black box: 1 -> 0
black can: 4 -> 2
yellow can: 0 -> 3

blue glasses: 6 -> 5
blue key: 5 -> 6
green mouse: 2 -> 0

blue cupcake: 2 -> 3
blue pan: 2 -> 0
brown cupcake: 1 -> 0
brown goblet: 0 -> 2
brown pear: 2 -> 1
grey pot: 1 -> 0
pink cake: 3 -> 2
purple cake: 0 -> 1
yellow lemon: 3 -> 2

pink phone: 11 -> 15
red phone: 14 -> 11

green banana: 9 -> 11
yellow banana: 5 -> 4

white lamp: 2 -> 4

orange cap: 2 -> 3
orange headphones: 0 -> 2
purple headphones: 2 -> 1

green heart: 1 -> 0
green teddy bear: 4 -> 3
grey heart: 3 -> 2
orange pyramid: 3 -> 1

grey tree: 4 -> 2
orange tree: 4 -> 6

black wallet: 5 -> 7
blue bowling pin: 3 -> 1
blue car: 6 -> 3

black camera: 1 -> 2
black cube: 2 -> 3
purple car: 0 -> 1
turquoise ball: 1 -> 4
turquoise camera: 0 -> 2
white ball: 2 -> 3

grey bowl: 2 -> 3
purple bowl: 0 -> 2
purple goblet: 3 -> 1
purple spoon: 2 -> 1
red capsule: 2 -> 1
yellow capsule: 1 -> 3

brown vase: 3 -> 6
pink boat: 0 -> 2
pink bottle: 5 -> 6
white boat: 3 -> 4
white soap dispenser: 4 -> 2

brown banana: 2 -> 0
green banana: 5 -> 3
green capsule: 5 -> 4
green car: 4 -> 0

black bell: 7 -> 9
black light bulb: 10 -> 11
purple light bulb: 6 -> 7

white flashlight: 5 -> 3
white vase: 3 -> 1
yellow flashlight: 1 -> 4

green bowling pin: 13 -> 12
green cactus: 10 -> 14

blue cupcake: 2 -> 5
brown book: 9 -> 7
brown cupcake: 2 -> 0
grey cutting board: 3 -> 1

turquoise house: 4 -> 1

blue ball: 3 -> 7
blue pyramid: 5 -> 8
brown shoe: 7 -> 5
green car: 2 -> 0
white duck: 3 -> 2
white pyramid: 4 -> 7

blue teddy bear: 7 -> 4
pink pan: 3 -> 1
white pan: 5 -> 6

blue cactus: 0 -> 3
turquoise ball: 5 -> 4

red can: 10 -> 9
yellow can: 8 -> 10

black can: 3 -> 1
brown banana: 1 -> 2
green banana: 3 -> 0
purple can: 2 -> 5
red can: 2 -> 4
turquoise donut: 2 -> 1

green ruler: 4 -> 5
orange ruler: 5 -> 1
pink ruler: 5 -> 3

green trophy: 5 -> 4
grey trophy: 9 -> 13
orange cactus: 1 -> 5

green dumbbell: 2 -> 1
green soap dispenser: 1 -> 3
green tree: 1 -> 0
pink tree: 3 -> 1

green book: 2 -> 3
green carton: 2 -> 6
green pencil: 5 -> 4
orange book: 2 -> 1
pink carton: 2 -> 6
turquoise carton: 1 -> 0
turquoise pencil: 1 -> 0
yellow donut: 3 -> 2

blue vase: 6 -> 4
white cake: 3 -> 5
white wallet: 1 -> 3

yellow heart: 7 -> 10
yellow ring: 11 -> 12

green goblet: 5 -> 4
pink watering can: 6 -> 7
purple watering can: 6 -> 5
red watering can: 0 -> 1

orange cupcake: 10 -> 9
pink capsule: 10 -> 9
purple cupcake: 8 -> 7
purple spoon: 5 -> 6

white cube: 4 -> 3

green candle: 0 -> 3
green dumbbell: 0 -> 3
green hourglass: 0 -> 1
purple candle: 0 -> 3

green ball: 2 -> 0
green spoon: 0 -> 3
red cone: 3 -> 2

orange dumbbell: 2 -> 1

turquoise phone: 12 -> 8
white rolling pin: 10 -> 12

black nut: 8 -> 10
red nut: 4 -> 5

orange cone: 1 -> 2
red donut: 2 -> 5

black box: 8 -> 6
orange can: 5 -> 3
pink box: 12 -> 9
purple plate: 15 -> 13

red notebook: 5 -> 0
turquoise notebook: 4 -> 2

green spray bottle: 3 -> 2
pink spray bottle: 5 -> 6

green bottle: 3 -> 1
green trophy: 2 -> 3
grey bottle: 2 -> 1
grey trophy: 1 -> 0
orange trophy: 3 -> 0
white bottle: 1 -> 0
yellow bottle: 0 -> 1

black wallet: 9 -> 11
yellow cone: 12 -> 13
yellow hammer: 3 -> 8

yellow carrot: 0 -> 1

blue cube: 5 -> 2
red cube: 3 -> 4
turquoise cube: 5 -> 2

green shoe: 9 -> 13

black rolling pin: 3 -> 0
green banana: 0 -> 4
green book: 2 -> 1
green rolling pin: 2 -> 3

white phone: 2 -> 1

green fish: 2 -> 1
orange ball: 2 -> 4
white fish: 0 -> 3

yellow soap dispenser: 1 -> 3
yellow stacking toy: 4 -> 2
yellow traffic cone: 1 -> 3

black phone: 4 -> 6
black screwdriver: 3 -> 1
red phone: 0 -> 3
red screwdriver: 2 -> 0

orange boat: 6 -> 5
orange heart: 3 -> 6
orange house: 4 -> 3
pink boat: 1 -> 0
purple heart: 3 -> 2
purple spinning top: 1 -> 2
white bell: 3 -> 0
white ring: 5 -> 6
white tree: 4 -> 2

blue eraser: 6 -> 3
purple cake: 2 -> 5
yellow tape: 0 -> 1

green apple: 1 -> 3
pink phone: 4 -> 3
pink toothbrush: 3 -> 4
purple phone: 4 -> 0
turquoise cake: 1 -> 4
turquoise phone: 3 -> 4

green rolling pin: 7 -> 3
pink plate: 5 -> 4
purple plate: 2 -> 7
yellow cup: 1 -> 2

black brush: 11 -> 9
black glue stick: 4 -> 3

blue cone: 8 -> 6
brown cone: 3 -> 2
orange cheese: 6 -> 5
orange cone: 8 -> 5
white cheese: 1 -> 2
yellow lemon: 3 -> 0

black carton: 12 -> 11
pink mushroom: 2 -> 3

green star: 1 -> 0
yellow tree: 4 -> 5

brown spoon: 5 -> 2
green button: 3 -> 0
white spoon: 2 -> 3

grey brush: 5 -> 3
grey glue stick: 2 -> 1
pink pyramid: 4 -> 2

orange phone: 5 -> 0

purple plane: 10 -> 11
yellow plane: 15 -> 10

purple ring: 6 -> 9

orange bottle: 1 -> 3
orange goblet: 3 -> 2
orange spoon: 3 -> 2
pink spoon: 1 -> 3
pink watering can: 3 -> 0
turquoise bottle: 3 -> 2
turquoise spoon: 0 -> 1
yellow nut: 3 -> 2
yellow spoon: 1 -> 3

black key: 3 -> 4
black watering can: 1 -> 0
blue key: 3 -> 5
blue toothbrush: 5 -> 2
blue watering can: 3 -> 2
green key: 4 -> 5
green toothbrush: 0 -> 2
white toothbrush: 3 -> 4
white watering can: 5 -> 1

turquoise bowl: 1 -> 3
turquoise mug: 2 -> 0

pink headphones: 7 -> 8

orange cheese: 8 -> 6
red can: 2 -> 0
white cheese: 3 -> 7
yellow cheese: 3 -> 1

- - - -

TASK TO CARRY OUT: All that is needed is the exact run of lines above from the line containing "green rolling pin: 7 -> 3" through the line containing "blue toothbrush: 5 -> 2", both of them included.

EXERCISE RESULT:
green rolling pin: 7 -> 3
pink plate: 5 -> 4
purple plate: 2 -> 7
yellow cup: 1 -> 2

black brush: 11 -> 9
black glue stick: 4 -> 3

blue cone: 8 -> 6
brown cone: 3 -> 2
orange cheese: 6 -> 5
orange cone: 8 -> 5
white cheese: 1 -> 2
yellow lemon: 3 -> 0

black carton: 12 -> 11
pink mushroom: 2 -> 3

green star: 1 -> 0
yellow tree: 4 -> 5

brown spoon: 5 -> 2
green button: 3 -> 0
white spoon: 2 -> 3

grey brush: 5 -> 3
grey glue stick: 2 -> 1
pink pyramid: 4 -> 2

orange phone: 5 -> 0

purple plane: 10 -> 11
yellow plane: 15 -> 10

purple ring: 6 -> 9

orange bottle: 1 -> 3
orange goblet: 3 -> 2
orange spoon: 3 -> 2
pink spoon: 1 -> 3
pink watering can: 3 -> 0
turquoise bottle: 3 -> 2
turquoise spoon: 0 -> 1
yellow nut: 3 -> 2
yellow spoon: 1 -> 3

black key: 3 -> 4
black watering can: 1 -> 0
blue key: 3 -> 5
blue toothbrush: 5 -> 2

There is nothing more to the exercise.